Data for locating visible targets

======

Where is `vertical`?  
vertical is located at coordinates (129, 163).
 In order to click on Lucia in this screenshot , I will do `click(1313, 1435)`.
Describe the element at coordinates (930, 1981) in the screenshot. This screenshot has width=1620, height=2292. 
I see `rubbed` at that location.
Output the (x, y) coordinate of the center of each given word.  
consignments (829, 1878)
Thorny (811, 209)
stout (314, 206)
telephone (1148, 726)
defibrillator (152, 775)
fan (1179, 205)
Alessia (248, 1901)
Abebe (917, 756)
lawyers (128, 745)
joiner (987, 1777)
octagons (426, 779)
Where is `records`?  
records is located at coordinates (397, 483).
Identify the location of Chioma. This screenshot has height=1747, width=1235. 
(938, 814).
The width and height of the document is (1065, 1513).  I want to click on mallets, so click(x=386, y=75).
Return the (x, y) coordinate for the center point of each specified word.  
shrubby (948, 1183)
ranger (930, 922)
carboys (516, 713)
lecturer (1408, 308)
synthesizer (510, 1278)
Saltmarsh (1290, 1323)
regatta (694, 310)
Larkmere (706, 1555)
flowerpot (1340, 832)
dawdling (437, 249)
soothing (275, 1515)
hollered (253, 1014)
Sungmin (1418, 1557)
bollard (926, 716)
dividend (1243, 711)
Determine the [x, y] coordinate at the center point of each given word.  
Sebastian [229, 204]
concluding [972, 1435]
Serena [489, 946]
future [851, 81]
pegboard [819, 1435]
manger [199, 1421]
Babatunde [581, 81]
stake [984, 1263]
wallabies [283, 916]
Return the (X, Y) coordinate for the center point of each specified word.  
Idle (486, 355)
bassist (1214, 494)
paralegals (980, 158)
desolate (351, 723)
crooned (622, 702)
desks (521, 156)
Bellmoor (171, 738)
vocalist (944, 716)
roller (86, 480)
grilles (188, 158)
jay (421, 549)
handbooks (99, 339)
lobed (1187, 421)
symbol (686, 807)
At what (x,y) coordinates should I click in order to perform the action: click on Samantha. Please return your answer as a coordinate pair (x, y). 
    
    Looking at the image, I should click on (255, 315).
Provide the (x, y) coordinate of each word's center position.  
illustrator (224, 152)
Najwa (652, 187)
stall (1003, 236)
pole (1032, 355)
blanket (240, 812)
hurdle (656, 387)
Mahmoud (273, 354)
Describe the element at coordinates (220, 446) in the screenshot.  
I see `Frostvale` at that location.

======

• What you should do: Return all of the lines above exactly as they appear.

• Exercise response:
Where is `vertical`?  
vertical is located at coordinates (129, 163).
 In order to click on Lucia in this screenshot , I will do `click(1313, 1435)`.
Describe the element at coordinates (930, 1981) in the screenshot. This screenshot has width=1620, height=2292. 
I see `rubbed` at that location.
Output the (x, y) coordinate of the center of each given word.  
consignments (829, 1878)
Thorny (811, 209)
stout (314, 206)
telephone (1148, 726)
defibrillator (152, 775)
fan (1179, 205)
Alessia (248, 1901)
Abebe (917, 756)
lawyers (128, 745)
joiner (987, 1777)
octagons (426, 779)
Where is `records`?  
records is located at coordinates (397, 483).
Identify the location of Chioma. This screenshot has height=1747, width=1235. 
(938, 814).
The width and height of the document is (1065, 1513).  I want to click on mallets, so click(x=386, y=75).
Return the (x, y) coordinate for the center point of each specified word.  
shrubby (948, 1183)
ranger (930, 922)
carboys (516, 713)
lecturer (1408, 308)
synthesizer (510, 1278)
Saltmarsh (1290, 1323)
regatta (694, 310)
Larkmere (706, 1555)
flowerpot (1340, 832)
dawdling (437, 249)
soothing (275, 1515)
hollered (253, 1014)
Sungmin (1418, 1557)
bollard (926, 716)
dividend (1243, 711)
Determine the [x, y] coordinate at the center point of each given word.  
Sebastian [229, 204]
concluding [972, 1435]
Serena [489, 946]
future [851, 81]
pegboard [819, 1435]
manger [199, 1421]
Babatunde [581, 81]
stake [984, 1263]
wallabies [283, 916]
Return the (X, Y) coordinate for the center point of each specified word.  
Idle (486, 355)
bassist (1214, 494)
paralegals (980, 158)
desolate (351, 723)
crooned (622, 702)
desks (521, 156)
Bellmoor (171, 738)
vocalist (944, 716)
roller (86, 480)
grilles (188, 158)
jay (421, 549)
handbooks (99, 339)
lobed (1187, 421)
symbol (686, 807)
At what (x,y) coordinates should I click in order to perform the action: click on Samantha. Please return your answer as a coordinate pair (x, y). 
    
    Looking at the image, I should click on (255, 315).
Provide the (x, y) coordinate of each word's center position.  
illustrator (224, 152)
Najwa (652, 187)
stall (1003, 236)
pole (1032, 355)
blanket (240, 812)
hurdle (656, 387)
Mahmoud (273, 354)
Describe the element at coordinates (220, 446) in the screenshot.  
I see `Frostvale` at that location.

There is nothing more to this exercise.